= What is being asked =
Please output each entry exactly as it appears.

Colored object listings:
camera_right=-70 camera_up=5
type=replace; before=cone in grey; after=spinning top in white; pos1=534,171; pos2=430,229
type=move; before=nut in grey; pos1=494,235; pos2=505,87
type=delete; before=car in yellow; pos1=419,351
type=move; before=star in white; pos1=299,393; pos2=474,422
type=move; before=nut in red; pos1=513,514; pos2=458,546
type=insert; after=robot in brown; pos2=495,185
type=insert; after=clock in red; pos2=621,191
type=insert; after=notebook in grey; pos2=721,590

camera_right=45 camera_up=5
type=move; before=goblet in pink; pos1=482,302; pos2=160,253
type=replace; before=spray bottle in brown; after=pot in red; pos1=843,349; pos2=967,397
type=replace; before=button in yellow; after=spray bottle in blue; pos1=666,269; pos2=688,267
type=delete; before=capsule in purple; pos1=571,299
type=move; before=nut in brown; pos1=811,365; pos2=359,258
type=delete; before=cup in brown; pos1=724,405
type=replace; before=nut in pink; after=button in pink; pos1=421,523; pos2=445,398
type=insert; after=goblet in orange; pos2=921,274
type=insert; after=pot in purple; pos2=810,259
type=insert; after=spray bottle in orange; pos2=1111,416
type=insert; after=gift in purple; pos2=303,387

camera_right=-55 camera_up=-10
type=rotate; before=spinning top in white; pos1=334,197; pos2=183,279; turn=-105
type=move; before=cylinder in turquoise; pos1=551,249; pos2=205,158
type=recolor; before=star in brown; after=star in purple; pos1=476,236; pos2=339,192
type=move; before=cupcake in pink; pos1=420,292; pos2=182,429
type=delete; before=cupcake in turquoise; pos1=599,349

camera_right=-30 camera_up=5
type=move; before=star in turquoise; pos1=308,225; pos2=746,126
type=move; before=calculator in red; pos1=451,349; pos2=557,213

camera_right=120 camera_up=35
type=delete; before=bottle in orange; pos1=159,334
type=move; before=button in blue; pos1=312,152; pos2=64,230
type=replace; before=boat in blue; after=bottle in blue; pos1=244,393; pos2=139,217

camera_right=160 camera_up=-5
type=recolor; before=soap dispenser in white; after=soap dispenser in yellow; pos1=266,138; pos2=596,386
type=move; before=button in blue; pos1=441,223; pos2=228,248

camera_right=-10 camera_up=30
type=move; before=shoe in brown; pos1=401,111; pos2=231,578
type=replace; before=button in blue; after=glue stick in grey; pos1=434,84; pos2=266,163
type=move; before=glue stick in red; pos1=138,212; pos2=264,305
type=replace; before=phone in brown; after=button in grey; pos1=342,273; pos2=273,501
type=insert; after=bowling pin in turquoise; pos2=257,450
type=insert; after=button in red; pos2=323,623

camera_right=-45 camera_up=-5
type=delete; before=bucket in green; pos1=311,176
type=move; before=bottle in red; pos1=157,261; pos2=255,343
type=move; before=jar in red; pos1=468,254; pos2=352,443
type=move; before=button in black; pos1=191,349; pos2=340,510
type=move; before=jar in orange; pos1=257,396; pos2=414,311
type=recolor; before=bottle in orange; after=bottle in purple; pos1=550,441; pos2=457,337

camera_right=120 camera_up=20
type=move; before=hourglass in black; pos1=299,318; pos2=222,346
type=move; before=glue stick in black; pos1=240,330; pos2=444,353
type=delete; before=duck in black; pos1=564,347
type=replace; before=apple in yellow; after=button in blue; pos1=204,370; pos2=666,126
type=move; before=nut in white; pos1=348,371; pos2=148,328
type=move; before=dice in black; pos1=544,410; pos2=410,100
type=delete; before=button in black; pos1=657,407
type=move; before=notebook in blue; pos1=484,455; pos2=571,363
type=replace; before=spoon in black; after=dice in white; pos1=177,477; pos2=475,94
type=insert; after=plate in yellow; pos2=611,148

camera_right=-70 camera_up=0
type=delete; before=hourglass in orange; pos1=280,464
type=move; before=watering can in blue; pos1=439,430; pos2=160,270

= Answer to this problem =
camera_right=-70 camera_up=5
type=replace; before=cone in grey; after=spinning top in white; pos1=534,171; pos2=430,229
type=move; before=nut in grey; pos1=494,235; pos2=505,87
type=delete; before=car in yellow; pos1=419,351
type=move; before=star in white; pos1=299,393; pos2=474,422
type=move; before=nut in red; pos1=513,514; pos2=458,546
type=insert; after=robot in brown; pos2=495,185
type=insert; after=clock in red; pos2=621,191
type=insert; after=notebook in grey; pos2=721,590

camera_right=45 camera_up=5
type=move; before=goblet in pink; pos1=482,302; pos2=160,253
type=replace; before=spray bottle in brown; after=pot in red; pos1=843,349; pos2=967,397
type=replace; before=button in yellow; after=spray bottle in blue; pos1=666,269; pos2=688,267
type=delete; before=capsule in purple; pos1=571,299
type=move; before=nut in brown; pos1=811,365; pos2=359,258
type=delete; before=cup in brown; pos1=724,405
type=replace; before=nut in pink; after=button in pink; pos1=421,523; pos2=445,398
type=insert; after=goblet in orange; pos2=921,274
type=insert; after=pot in purple; pos2=810,259
type=insert; after=spray bottle in orange; pos2=1111,416
type=insert; after=gift in purple; pos2=303,387

camera_right=-55 camera_up=-10
type=rotate; before=spinning top in white; pos1=334,197; pos2=183,279; turn=-105
type=move; before=cylinder in turquoise; pos1=551,249; pos2=205,158
type=recolor; before=star in brown; after=star in purple; pos1=476,236; pos2=339,192
type=move; before=cupcake in pink; pos1=420,292; pos2=182,429
type=delete; before=cupcake in turquoise; pos1=599,349

camera_right=-30 camera_up=5
type=move; before=star in turquoise; pos1=308,225; pos2=746,126
type=move; before=calculator in red; pos1=451,349; pos2=557,213

camera_right=120 camera_up=35
type=delete; before=bottle in orange; pos1=159,334
type=move; before=button in blue; pos1=312,152; pos2=64,230
type=replace; before=boat in blue; after=bottle in blue; pos1=244,393; pos2=139,217

camera_right=160 camera_up=-5
type=recolor; before=soap dispenser in white; after=soap dispenser in yellow; pos1=266,138; pos2=596,386
type=move; before=button in blue; pos1=441,223; pos2=228,248

camera_right=-10 camera_up=30
type=move; before=shoe in brown; pos1=401,111; pos2=231,578
type=replace; before=button in blue; after=glue stick in grey; pos1=434,84; pos2=266,163
type=move; before=glue stick in red; pos1=138,212; pos2=264,305
type=replace; before=phone in brown; after=button in grey; pos1=342,273; pos2=273,501
type=insert; after=bowling pin in turquoise; pos2=257,450
type=insert; after=button in red; pos2=323,623

camera_right=-45 camera_up=-5
type=delete; before=bucket in green; pos1=311,176
type=move; before=bottle in red; pos1=157,261; pos2=255,343
type=move; before=jar in red; pos1=468,254; pos2=352,443
type=move; before=button in black; pos1=191,349; pos2=340,510
type=move; before=jar in orange; pos1=257,396; pos2=414,311
type=recolor; before=bottle in orange; after=bottle in purple; pos1=550,441; pos2=457,337

camera_right=120 camera_up=20
type=move; before=hourglass in black; pos1=299,318; pos2=222,346
type=move; before=glue stick in black; pos1=240,330; pos2=444,353
type=delete; before=duck in black; pos1=564,347
type=replace; before=apple in yellow; after=button in blue; pos1=204,370; pos2=666,126
type=move; before=nut in white; pos1=348,371; pos2=148,328
type=move; before=dice in black; pos1=544,410; pos2=410,100
type=delete; before=button in black; pos1=657,407
type=move; before=notebook in blue; pos1=484,455; pos2=571,363
type=replace; before=spoon in black; after=dice in white; pos1=177,477; pos2=475,94
type=insert; after=plate in yellow; pos2=611,148

camera_right=-70 camera_up=0
type=delete; before=hourglass in orange; pos1=280,464
type=move; before=watering can in blue; pos1=439,430; pos2=160,270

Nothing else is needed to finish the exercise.